- _Required action_:
In the records below, find every line with the word "cortar" and copy it.

Before-and-after object lists
######

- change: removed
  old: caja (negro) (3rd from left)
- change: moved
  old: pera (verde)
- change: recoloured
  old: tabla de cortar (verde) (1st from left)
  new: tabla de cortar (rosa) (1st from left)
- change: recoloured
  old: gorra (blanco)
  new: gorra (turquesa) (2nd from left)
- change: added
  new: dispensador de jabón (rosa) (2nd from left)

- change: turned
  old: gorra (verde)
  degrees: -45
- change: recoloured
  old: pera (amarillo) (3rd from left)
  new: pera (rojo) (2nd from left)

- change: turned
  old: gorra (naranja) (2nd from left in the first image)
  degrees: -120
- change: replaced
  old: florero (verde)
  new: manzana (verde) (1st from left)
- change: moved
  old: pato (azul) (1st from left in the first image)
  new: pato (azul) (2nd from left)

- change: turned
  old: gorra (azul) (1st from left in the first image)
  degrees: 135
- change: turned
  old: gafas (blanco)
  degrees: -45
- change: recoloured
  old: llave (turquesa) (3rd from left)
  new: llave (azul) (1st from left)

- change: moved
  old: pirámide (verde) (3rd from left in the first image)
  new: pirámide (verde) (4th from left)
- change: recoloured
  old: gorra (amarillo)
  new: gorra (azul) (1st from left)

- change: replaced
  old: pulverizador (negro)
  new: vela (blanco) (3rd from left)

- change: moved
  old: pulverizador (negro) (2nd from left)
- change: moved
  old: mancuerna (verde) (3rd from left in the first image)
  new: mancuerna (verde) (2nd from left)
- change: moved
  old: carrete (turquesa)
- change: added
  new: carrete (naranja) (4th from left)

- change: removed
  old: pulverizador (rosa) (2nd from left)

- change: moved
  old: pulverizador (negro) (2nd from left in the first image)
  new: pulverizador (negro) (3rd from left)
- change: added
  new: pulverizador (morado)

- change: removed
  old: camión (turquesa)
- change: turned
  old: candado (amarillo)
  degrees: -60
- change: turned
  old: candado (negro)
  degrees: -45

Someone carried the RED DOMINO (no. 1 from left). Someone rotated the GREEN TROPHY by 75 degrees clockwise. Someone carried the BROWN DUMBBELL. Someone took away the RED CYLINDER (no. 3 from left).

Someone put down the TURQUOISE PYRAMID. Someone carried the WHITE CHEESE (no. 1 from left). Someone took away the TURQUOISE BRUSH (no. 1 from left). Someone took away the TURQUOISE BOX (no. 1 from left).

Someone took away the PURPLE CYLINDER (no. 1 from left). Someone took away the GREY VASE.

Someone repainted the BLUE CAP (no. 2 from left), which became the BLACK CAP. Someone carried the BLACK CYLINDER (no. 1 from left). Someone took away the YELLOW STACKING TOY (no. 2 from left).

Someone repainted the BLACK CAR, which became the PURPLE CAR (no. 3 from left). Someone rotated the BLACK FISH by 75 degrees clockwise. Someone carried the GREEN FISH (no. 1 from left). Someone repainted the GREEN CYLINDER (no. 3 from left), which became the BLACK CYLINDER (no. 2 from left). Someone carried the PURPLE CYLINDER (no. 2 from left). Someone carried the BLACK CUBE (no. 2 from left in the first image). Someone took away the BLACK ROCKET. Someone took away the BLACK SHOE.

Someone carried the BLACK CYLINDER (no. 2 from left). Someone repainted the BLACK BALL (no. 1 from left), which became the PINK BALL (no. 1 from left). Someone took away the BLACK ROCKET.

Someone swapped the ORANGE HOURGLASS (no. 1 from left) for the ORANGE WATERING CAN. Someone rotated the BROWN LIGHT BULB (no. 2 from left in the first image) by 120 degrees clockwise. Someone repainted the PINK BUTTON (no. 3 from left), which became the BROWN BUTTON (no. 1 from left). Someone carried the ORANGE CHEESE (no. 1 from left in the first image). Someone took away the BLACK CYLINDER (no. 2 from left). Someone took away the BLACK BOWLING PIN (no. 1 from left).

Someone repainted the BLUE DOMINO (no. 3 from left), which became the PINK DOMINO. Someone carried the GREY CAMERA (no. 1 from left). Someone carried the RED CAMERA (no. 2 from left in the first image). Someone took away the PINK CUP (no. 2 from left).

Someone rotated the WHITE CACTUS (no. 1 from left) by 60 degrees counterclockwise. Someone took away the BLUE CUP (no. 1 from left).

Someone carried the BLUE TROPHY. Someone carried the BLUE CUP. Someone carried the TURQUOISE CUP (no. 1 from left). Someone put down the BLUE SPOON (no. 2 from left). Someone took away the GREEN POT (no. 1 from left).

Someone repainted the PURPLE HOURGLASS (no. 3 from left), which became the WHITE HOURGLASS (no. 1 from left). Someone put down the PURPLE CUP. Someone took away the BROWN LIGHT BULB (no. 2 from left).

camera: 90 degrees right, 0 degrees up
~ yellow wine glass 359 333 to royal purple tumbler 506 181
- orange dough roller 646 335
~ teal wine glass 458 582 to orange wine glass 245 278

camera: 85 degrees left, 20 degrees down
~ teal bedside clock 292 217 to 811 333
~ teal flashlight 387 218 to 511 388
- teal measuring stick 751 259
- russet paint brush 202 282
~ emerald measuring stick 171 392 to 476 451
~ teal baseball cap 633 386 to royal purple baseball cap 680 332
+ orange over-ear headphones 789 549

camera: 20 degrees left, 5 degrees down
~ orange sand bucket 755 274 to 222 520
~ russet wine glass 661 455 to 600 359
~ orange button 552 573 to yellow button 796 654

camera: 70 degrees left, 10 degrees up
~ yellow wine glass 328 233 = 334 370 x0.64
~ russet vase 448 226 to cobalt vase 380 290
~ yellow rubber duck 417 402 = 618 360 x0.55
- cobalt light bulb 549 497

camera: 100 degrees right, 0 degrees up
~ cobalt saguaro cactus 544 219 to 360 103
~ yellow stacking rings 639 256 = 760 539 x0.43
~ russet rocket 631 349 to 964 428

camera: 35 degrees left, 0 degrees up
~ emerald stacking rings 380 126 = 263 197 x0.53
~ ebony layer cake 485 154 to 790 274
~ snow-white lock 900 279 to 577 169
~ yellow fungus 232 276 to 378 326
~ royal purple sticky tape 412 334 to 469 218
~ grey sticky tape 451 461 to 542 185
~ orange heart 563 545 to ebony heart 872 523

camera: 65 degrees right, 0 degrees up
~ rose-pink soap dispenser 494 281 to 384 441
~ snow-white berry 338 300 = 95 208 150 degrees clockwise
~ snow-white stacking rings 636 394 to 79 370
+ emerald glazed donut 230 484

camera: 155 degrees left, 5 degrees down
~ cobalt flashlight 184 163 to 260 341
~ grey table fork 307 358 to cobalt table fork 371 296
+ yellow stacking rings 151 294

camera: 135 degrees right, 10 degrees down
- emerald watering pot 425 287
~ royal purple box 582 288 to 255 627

######

- _Solution for this task_:
  old: tabla de cortar (verde) (1st from left)
  new: tabla de cortar (rosa) (1st from left)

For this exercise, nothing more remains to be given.